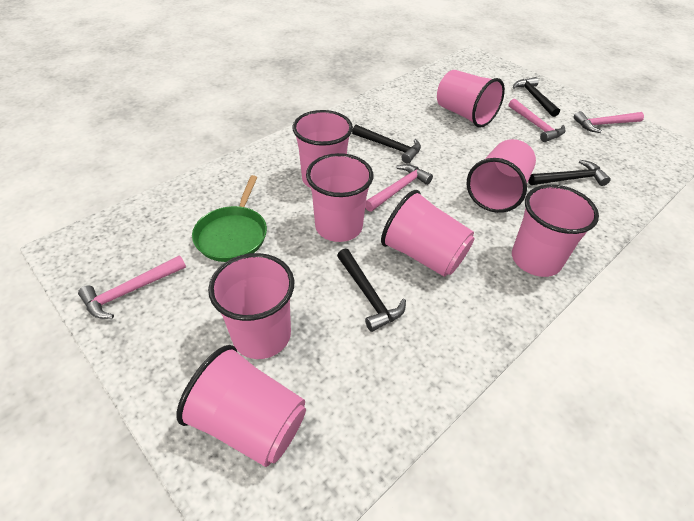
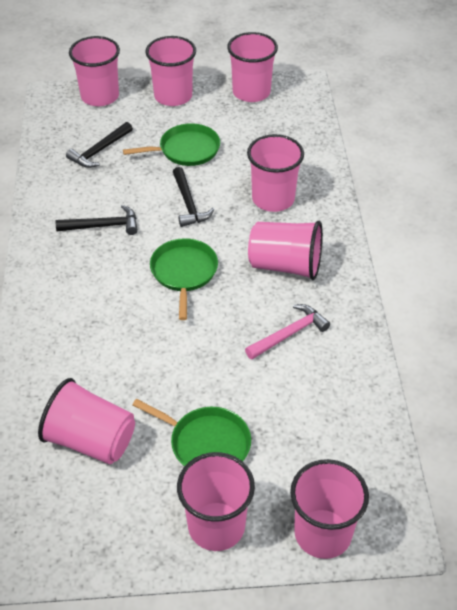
black hammer: 4 -> 3
green pan: 1 -> 3
pink hammer: 4 -> 1

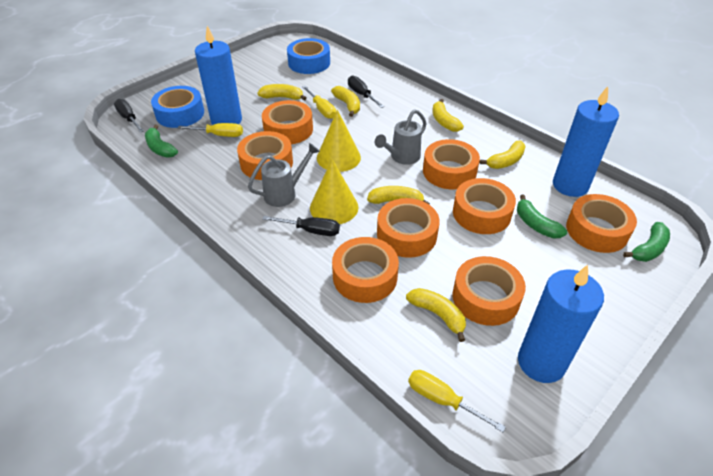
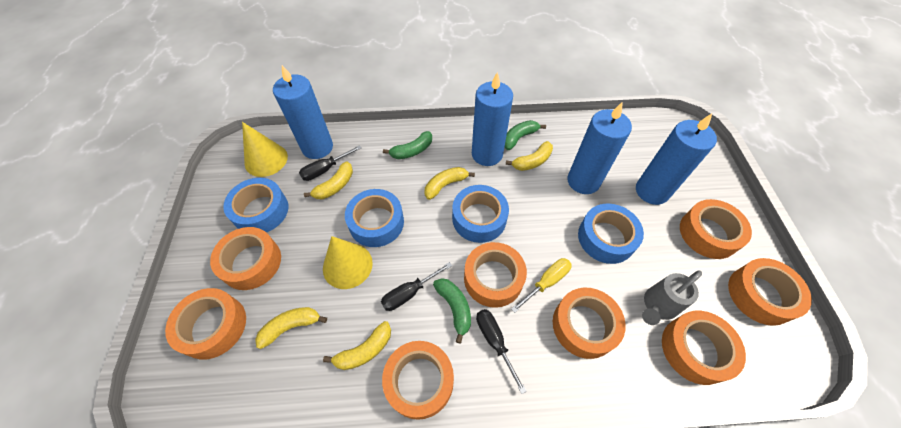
blue candle: 3 -> 4
blue tape: 2 -> 4
grey watering can: 2 -> 1
yellow banana: 6 -> 5
yellow screwdriver: 3 -> 1

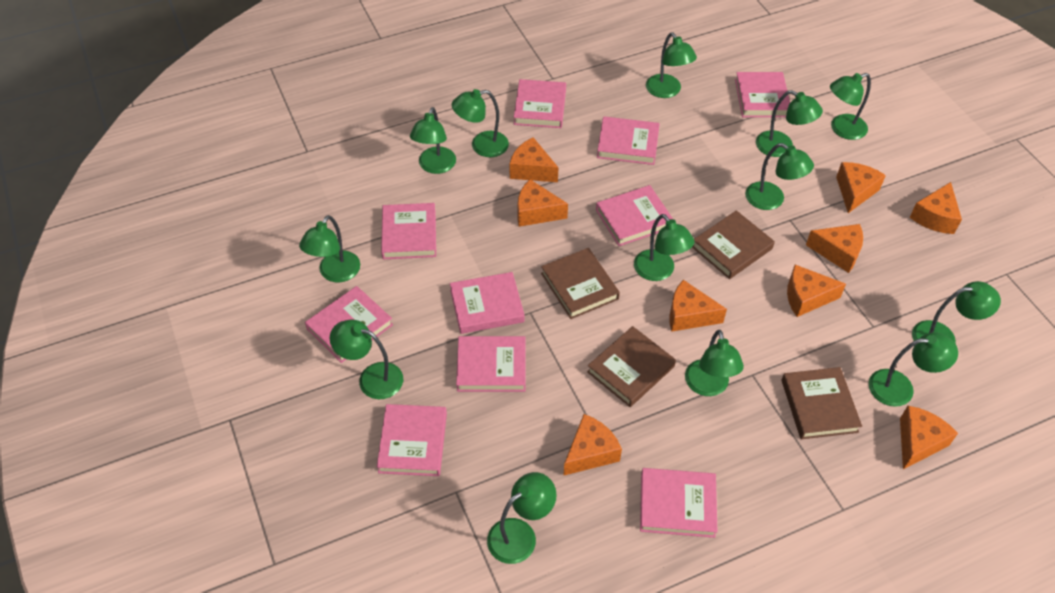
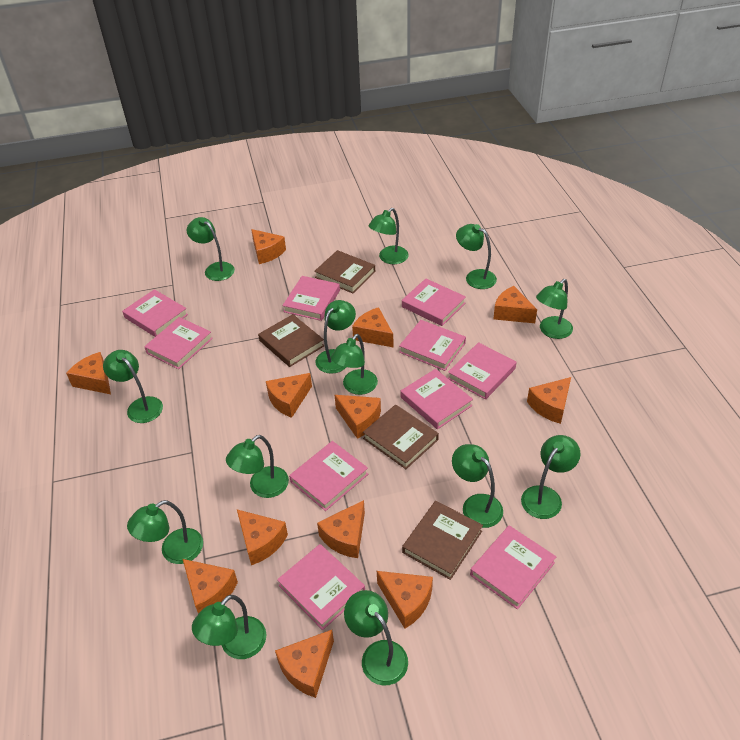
orange cheese: 9 -> 12

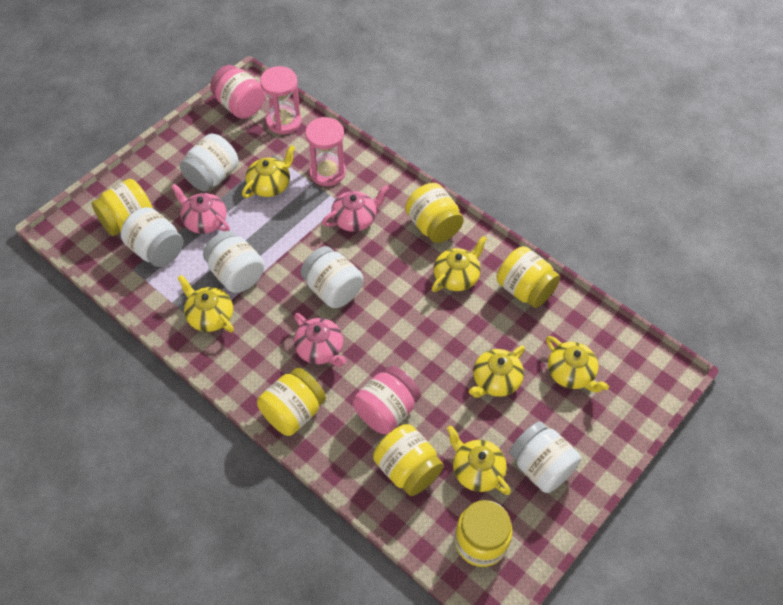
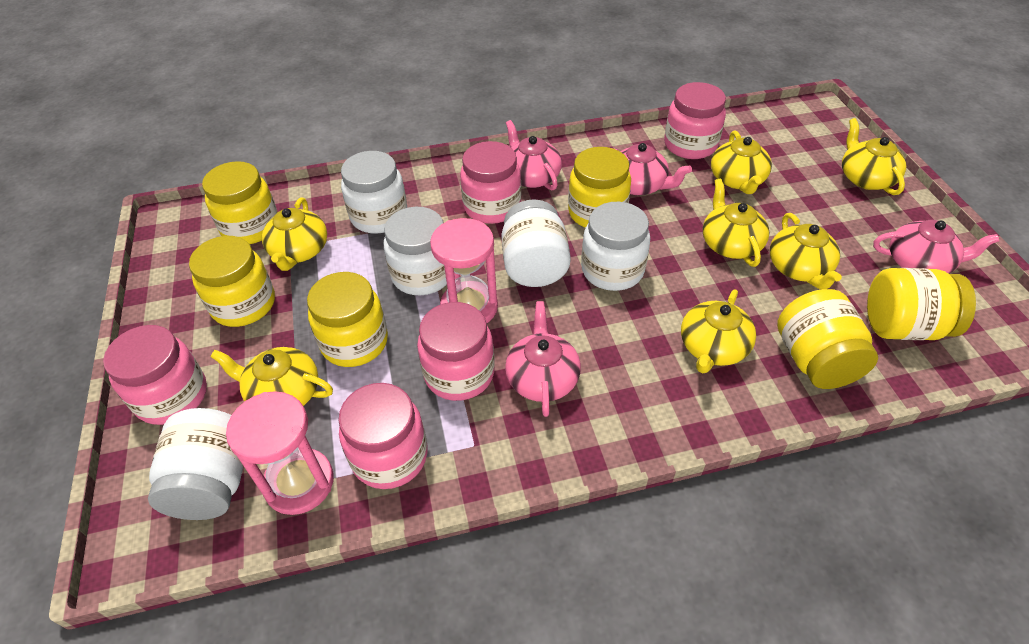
pink jar: 2 -> 5
pink teapot: 3 -> 4
yellow teapot: 6 -> 7

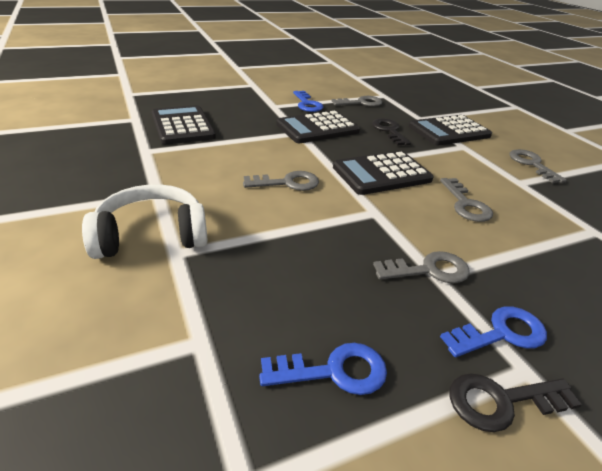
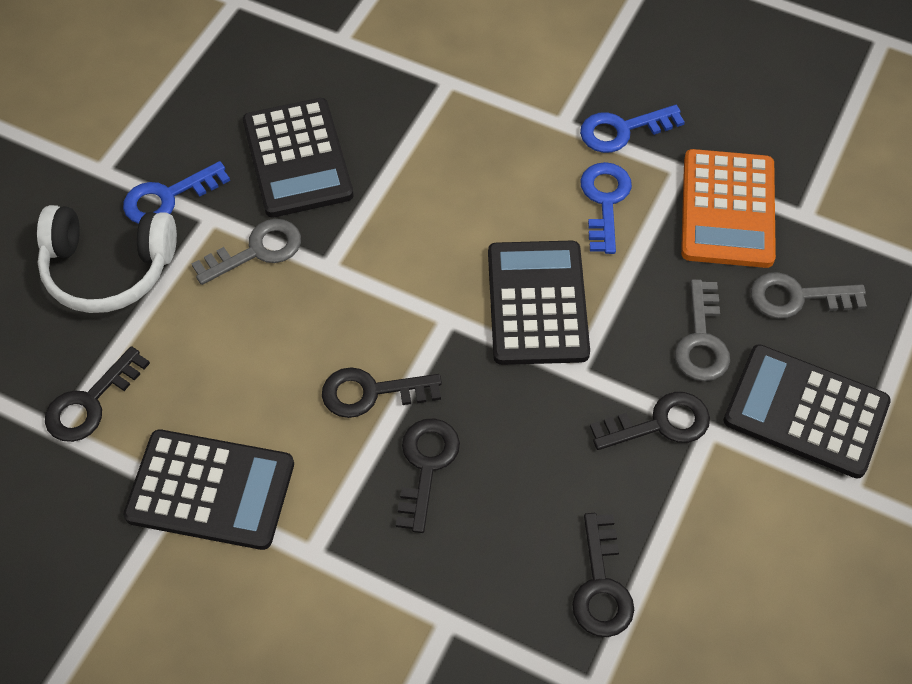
black key: 2 -> 5
grey key: 5 -> 3
orange calculator: 0 -> 1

────────

[Goal of the exercise]: In the entries above, find the line containing "pink jar: 2 -> 5", then please retype it and every line after it through the last, exactly as written, omitting pictures.

[Completed exercise]:
pink jar: 2 -> 5
pink teapot: 3 -> 4
yellow teapot: 6 -> 7

black key: 2 -> 5
grey key: 5 -> 3
orange calculator: 0 -> 1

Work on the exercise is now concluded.